* What to produce
Output every record exactly, apart from its images.

--- START ---

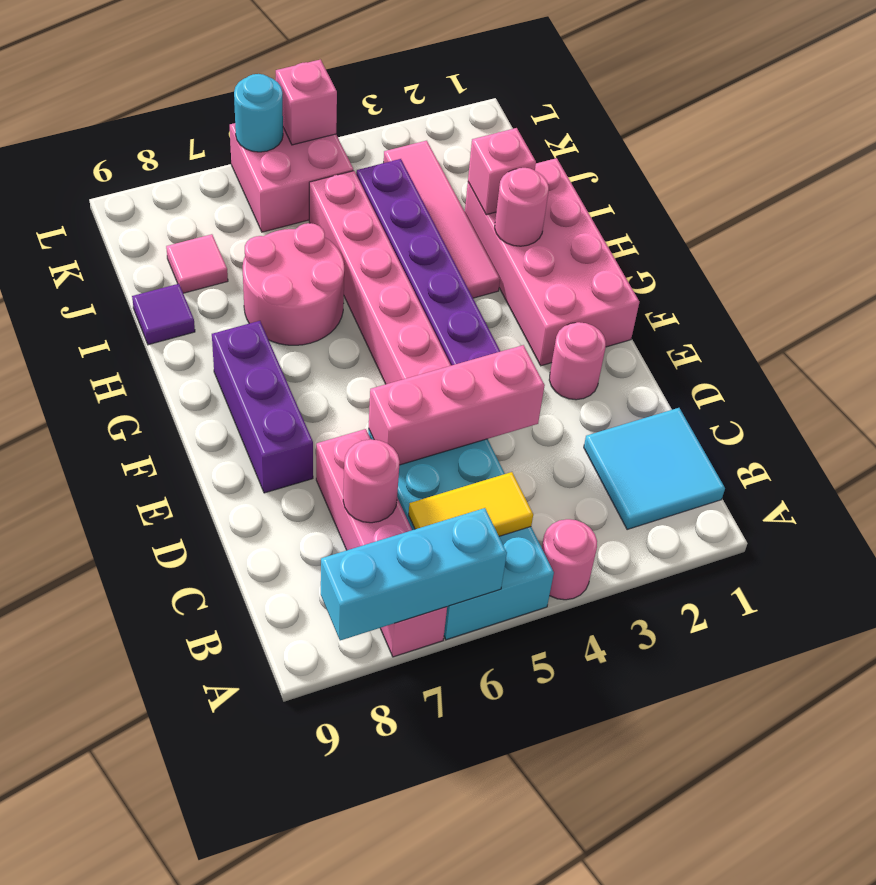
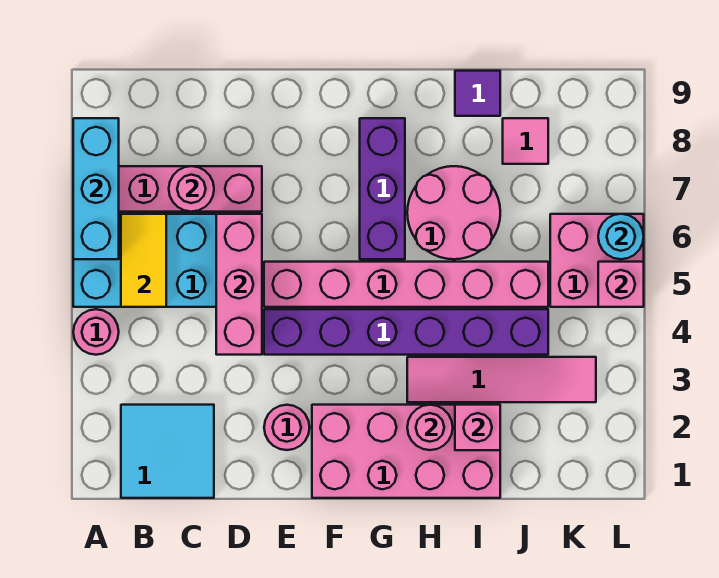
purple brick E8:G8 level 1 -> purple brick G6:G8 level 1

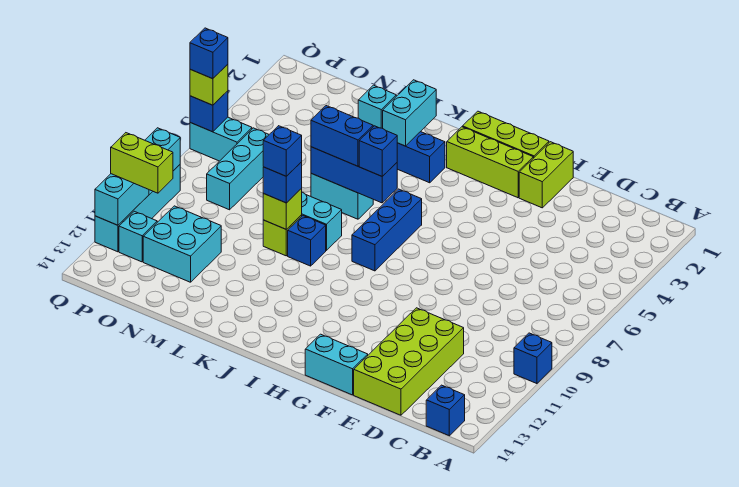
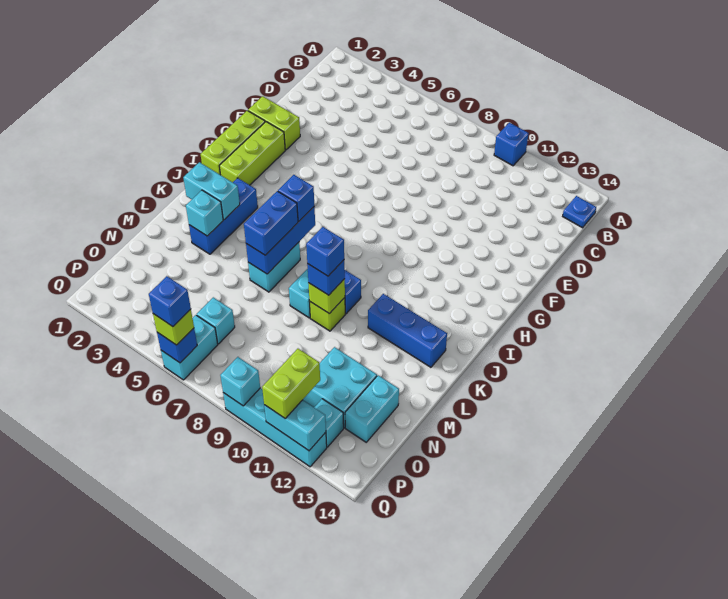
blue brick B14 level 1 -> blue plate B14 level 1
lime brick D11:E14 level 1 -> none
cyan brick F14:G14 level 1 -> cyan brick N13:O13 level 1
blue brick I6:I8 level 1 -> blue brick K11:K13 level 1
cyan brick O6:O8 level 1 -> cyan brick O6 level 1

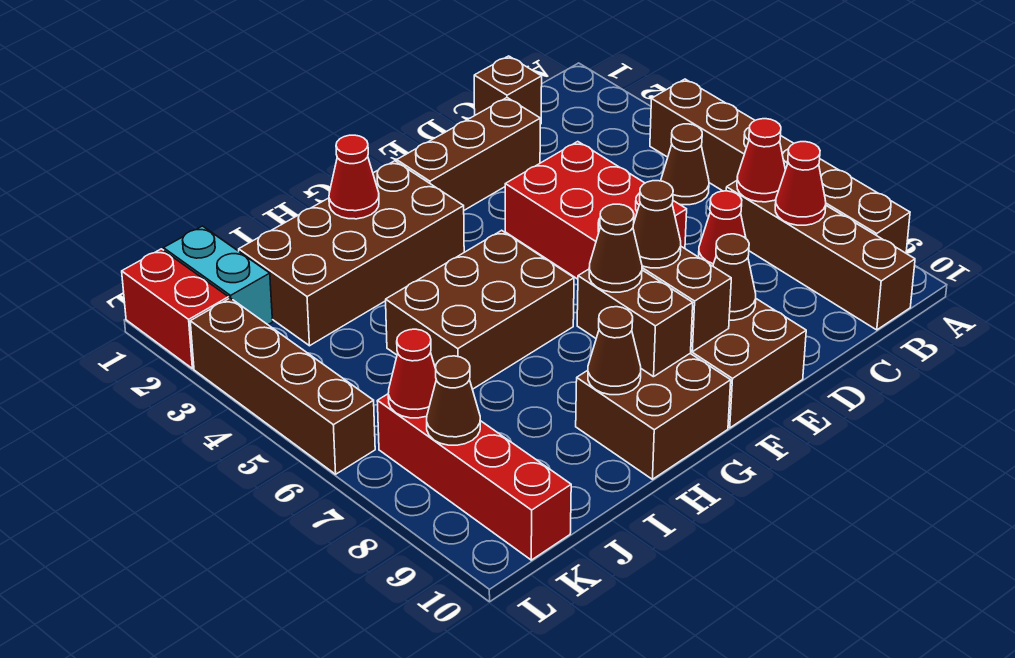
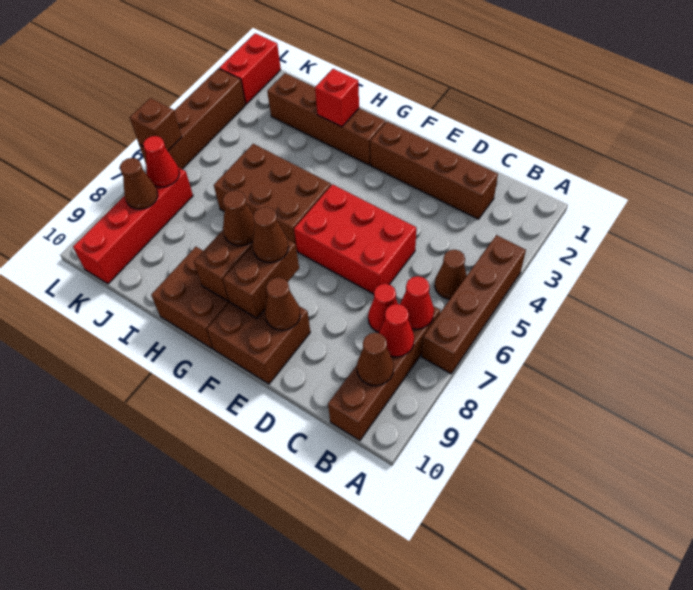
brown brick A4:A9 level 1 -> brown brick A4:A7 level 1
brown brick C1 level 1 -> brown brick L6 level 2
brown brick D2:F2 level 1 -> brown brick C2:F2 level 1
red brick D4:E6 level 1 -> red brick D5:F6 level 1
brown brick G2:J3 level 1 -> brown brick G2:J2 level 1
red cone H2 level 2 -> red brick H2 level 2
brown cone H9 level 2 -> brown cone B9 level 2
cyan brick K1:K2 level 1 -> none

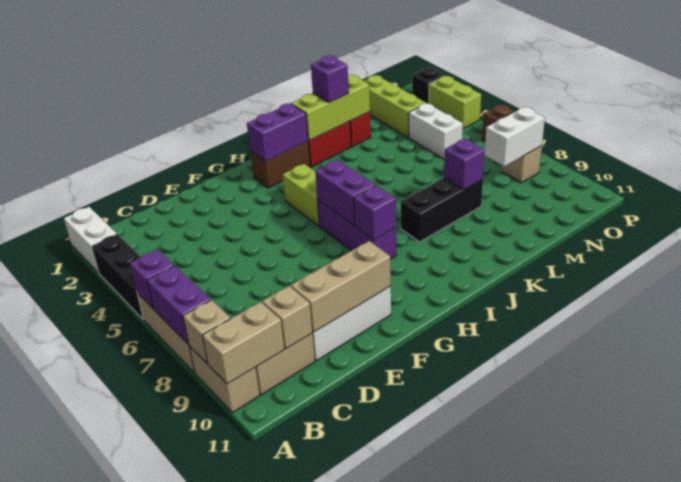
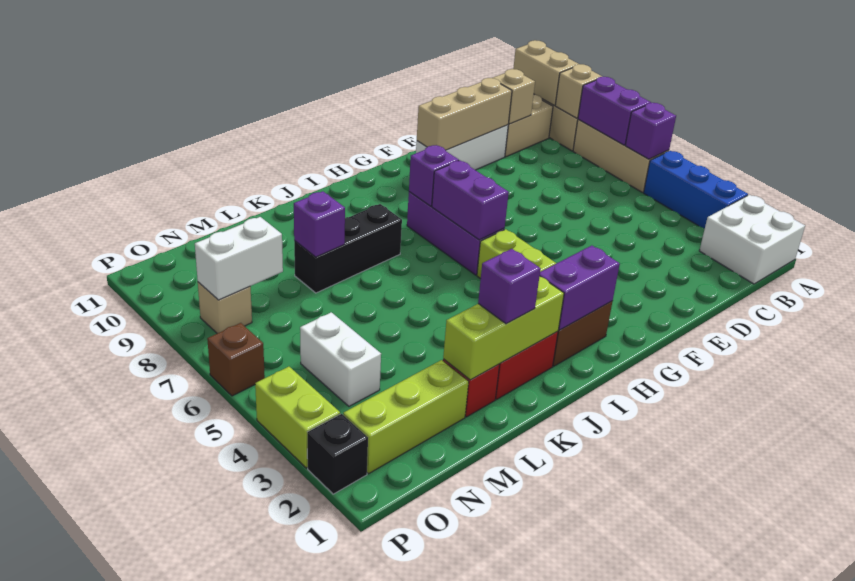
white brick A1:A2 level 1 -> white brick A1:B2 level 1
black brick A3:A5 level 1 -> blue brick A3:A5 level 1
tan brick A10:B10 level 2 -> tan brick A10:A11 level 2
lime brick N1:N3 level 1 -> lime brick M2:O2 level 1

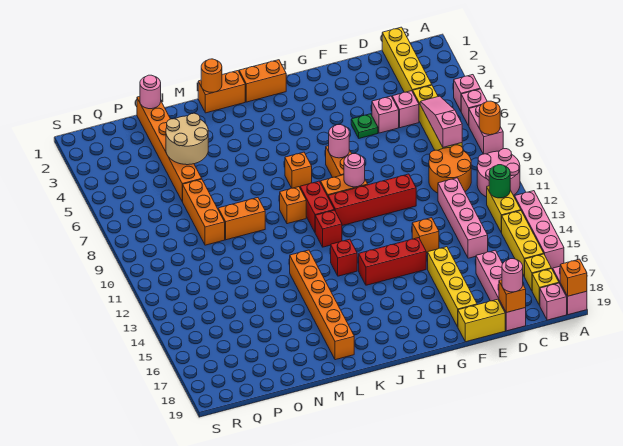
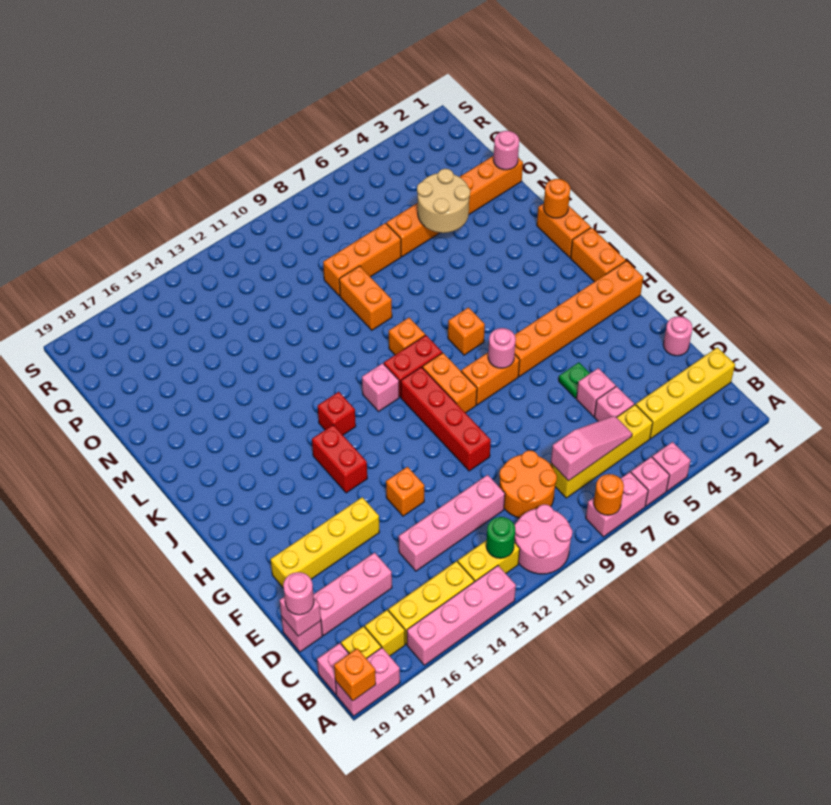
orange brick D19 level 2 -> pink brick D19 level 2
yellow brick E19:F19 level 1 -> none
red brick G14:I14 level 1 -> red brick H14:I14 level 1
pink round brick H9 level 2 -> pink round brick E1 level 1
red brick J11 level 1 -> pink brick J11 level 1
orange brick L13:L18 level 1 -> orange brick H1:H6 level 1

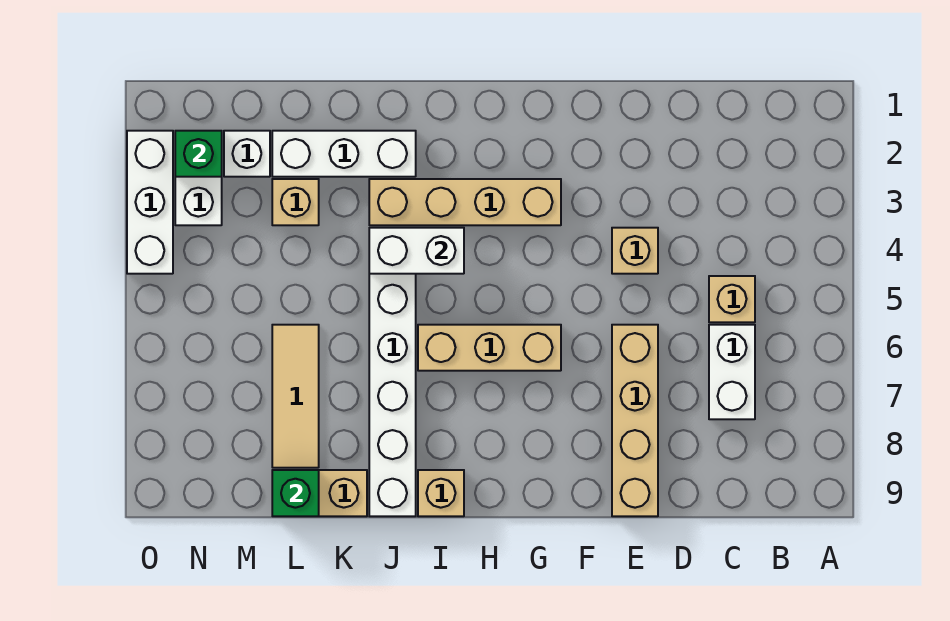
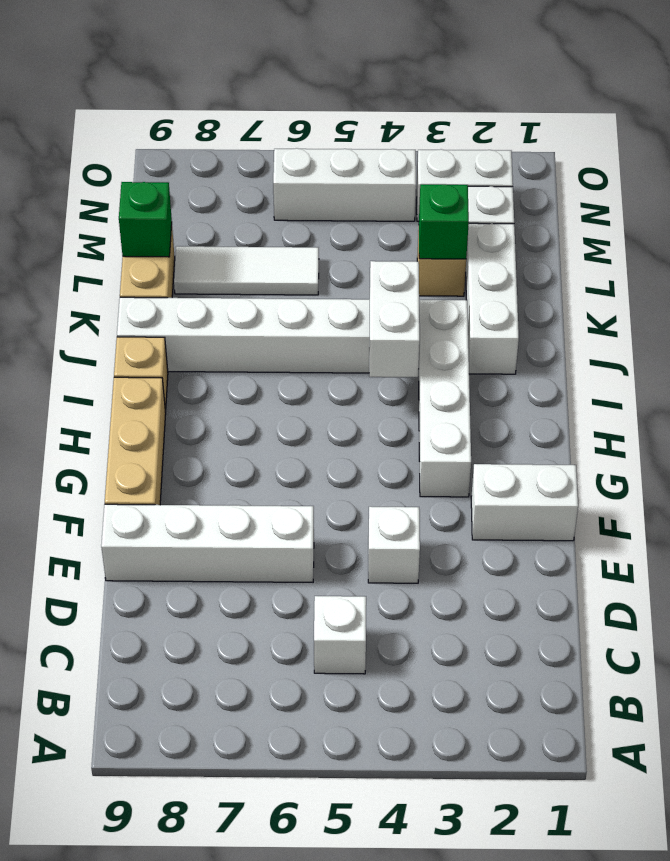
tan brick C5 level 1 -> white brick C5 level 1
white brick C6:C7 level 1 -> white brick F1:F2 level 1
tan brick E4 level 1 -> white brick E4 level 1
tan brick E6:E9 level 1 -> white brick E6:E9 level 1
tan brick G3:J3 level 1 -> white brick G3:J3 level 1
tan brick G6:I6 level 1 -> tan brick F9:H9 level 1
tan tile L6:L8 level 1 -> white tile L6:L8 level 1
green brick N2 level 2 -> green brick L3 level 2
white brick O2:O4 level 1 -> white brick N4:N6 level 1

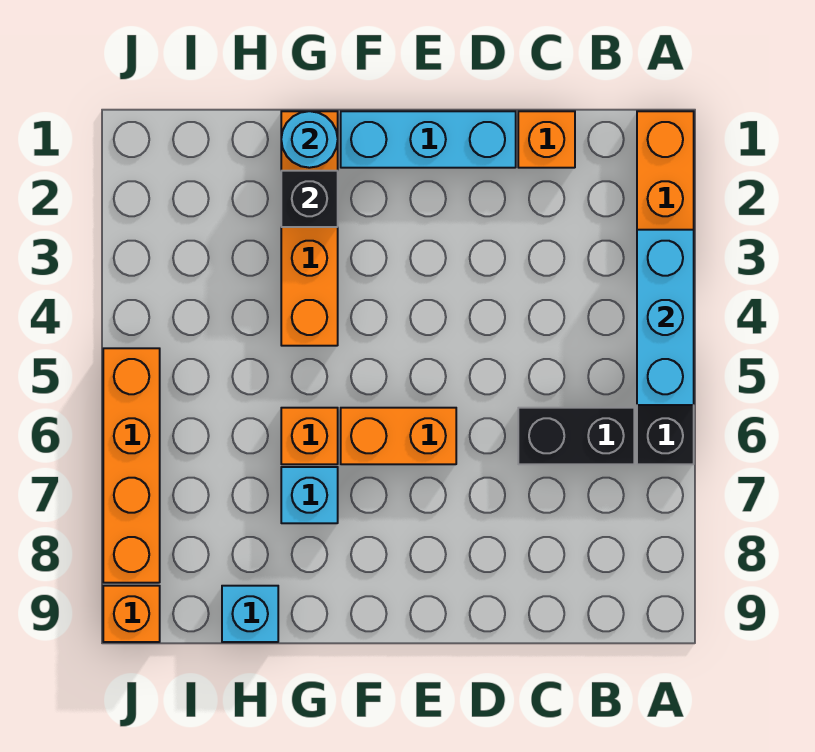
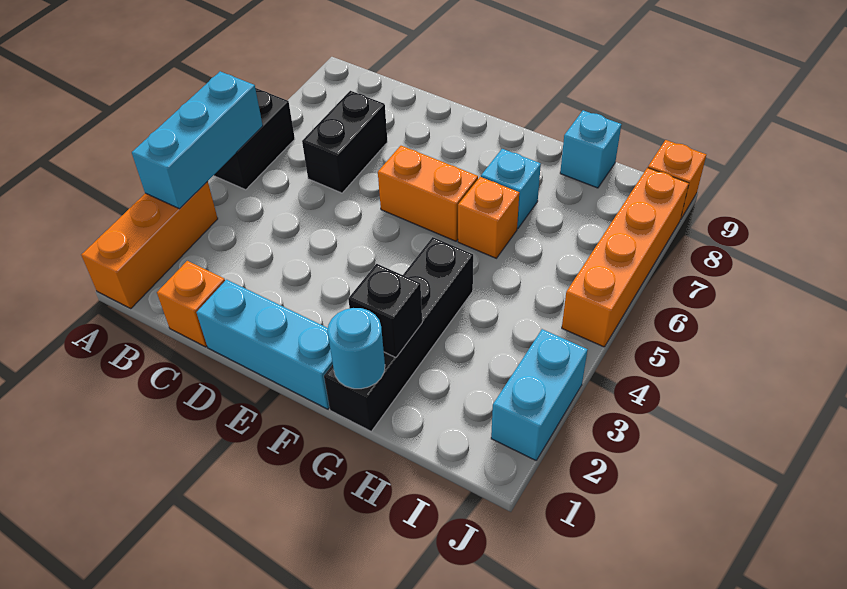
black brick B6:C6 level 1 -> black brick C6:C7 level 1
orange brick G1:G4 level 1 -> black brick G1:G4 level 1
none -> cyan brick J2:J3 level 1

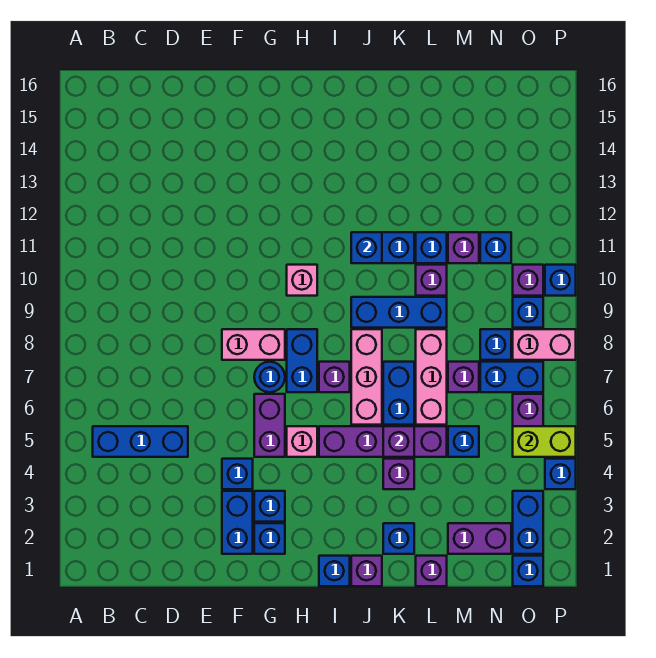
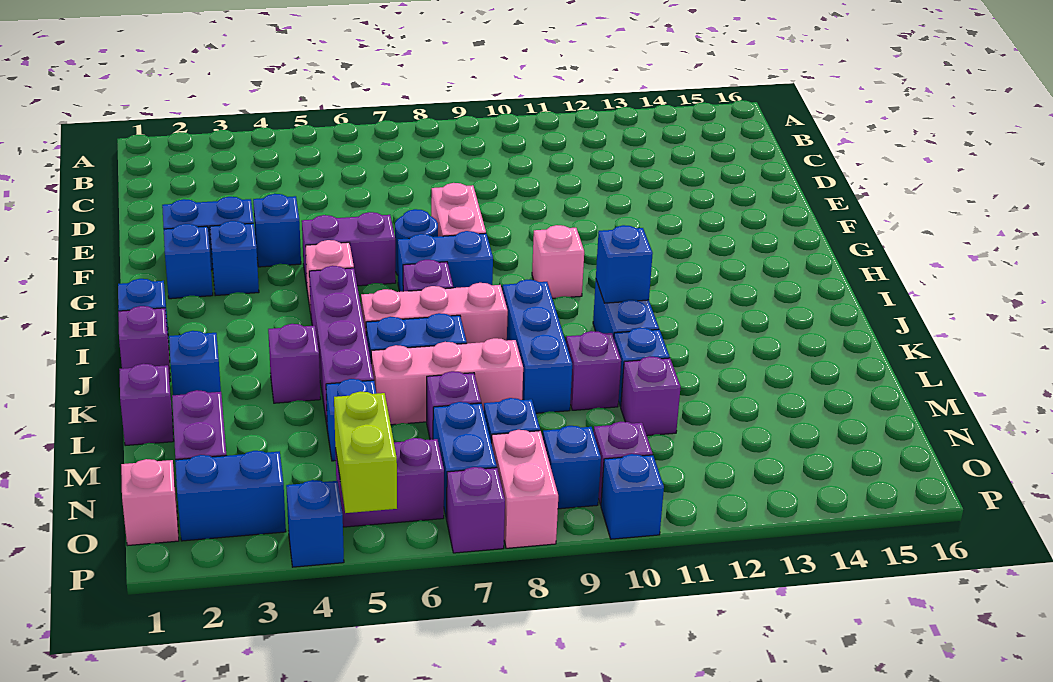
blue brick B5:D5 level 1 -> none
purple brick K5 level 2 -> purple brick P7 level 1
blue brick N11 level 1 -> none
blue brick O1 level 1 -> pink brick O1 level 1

--- END ---

* Result for this task
purple brick E8:G8 level 1 -> purple brick G6:G8 level 1

blue brick B14 level 1 -> blue plate B14 level 1
lime brick D11:E14 level 1 -> none
cyan brick F14:G14 level 1 -> cyan brick N13:O13 level 1
blue brick I6:I8 level 1 -> blue brick K11:K13 level 1
cyan brick O6:O8 level 1 -> cyan brick O6 level 1

brown brick A4:A9 level 1 -> brown brick A4:A7 level 1
brown brick C1 level 1 -> brown brick L6 level 2
brown brick D2:F2 level 1 -> brown brick C2:F2 level 1
red brick D4:E6 level 1 -> red brick D5:F6 level 1
brown brick G2:J3 level 1 -> brown brick G2:J2 level 1
red cone H2 level 2 -> red brick H2 level 2
brown cone H9 level 2 -> brown cone B9 level 2
cyan brick K1:K2 level 1 -> none

white brick A1:A2 level 1 -> white brick A1:B2 level 1
black brick A3:A5 level 1 -> blue brick A3:A5 level 1
tan brick A10:B10 level 2 -> tan brick A10:A11 level 2
lime brick N1:N3 level 1 -> lime brick M2:O2 level 1

orange brick D19 level 2 -> pink brick D19 level 2
yellow brick E19:F19 level 1 -> none
red brick G14:I14 level 1 -> red brick H14:I14 level 1
pink round brick H9 level 2 -> pink round brick E1 level 1
red brick J11 level 1 -> pink brick J11 level 1
orange brick L13:L18 level 1 -> orange brick H1:H6 level 1

tan brick C5 level 1 -> white brick C5 level 1
white brick C6:C7 level 1 -> white brick F1:F2 level 1
tan brick E4 level 1 -> white brick E4 level 1
tan brick E6:E9 level 1 -> white brick E6:E9 level 1
tan brick G3:J3 level 1 -> white brick G3:J3 level 1
tan brick G6:I6 level 1 -> tan brick F9:H9 level 1
tan tile L6:L8 level 1 -> white tile L6:L8 level 1
green brick N2 level 2 -> green brick L3 level 2
white brick O2:O4 level 1 -> white brick N4:N6 level 1

black brick B6:C6 level 1 -> black brick C6:C7 level 1
orange brick G1:G4 level 1 -> black brick G1:G4 level 1
none -> cyan brick J2:J3 level 1

blue brick B5:D5 level 1 -> none
purple brick K5 level 2 -> purple brick P7 level 1
blue brick N11 level 1 -> none
blue brick O1 level 1 -> pink brick O1 level 1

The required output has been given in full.